**Work item:**
If a line in the listing below includes the word "watering", pick it out.
Exercise data Block Start
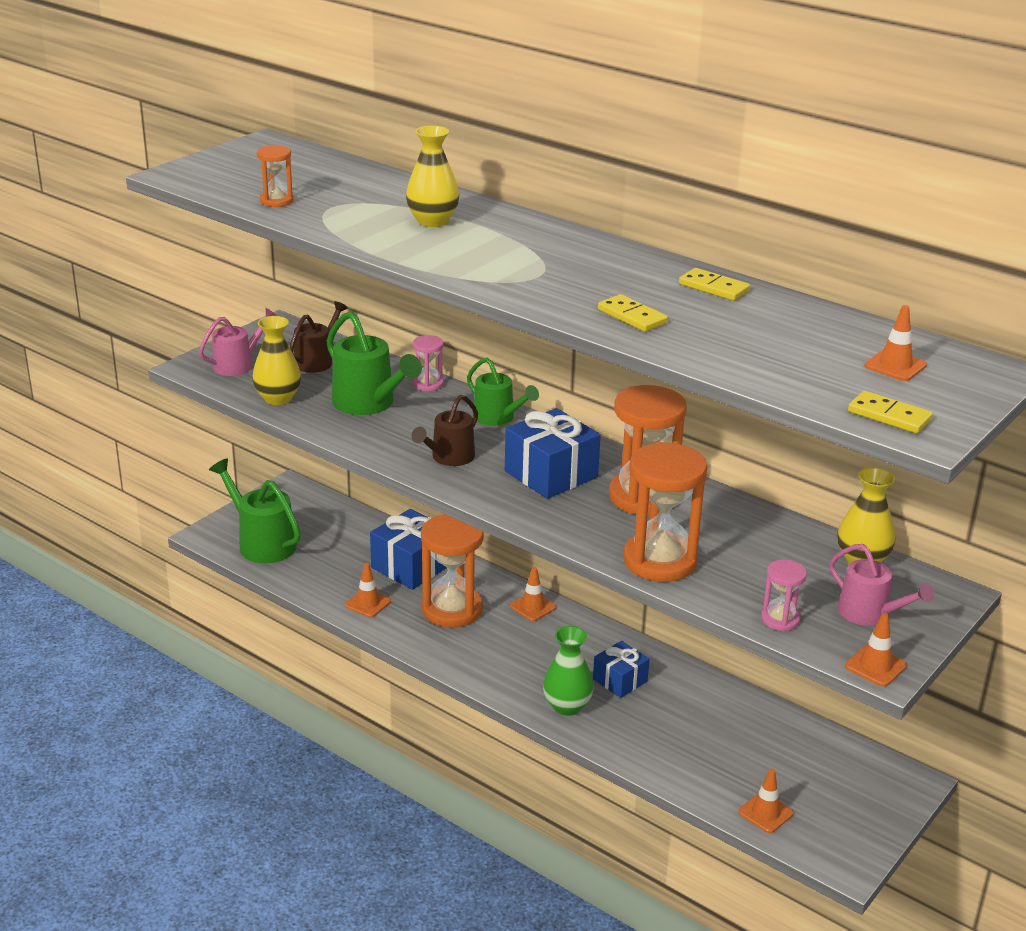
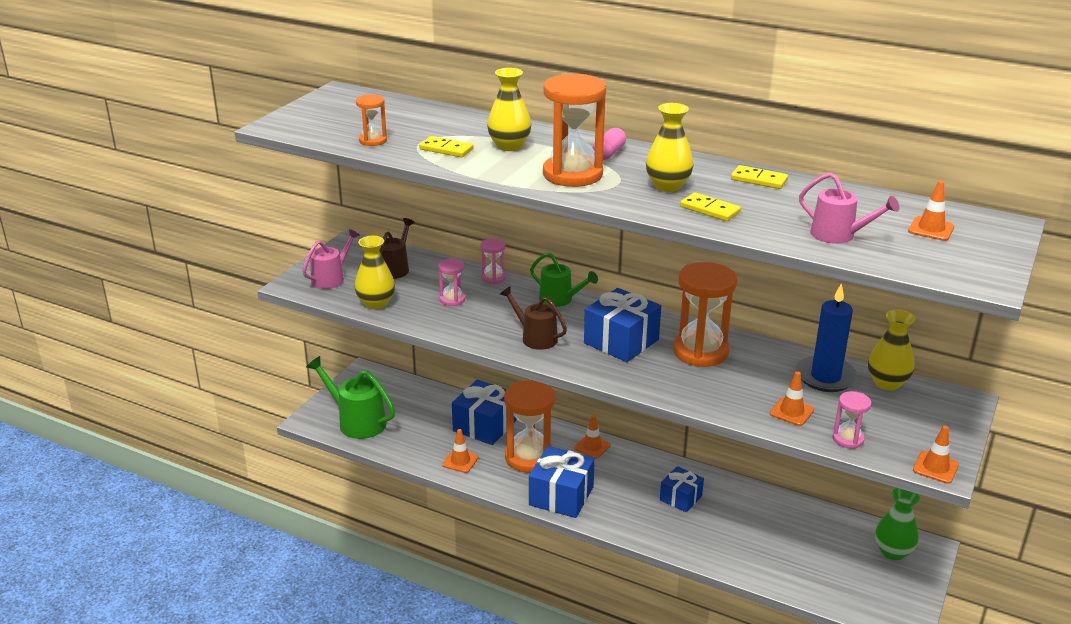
camera: 10 degrees left, 0 degrees up
(369, 404) = (452, 299): green watering can -> pink hourglass
(449, 458) = (535, 337): brown watering can -> brown watering can turned 105 degrees clockwise
(474, 659) = (561, 496): none -> blue gift
(547, 240) = (609, 153): none -> pink capsule
(567, 706) = (647, 525): green vase -> green vase (893, 552)
(596, 284) = (667, 186): none -> yellow vase
(660, 561) = (736, 403): orange hourglass -> orange hourglass (572, 174)
(765, 813) = (830, 590): orange traffic cone -> orange traffic cone (791, 412)
(786, 544) = (825, 377): none -> blue candle
(870, 614) = (912, 426): pink watering can -> pink watering can (839, 235)
(889, 416) = (950, 270): yellow domino -> yellow domino (446, 149)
Exercise data Block End
**Response below:**
(369, 404) = (452, 299): green watering can -> pink hourglass
(449, 458) = (535, 337): brown watering can -> brown watering can turned 105 degrees clockwise
(870, 614) = (912, 426): pink watering can -> pink watering can (839, 235)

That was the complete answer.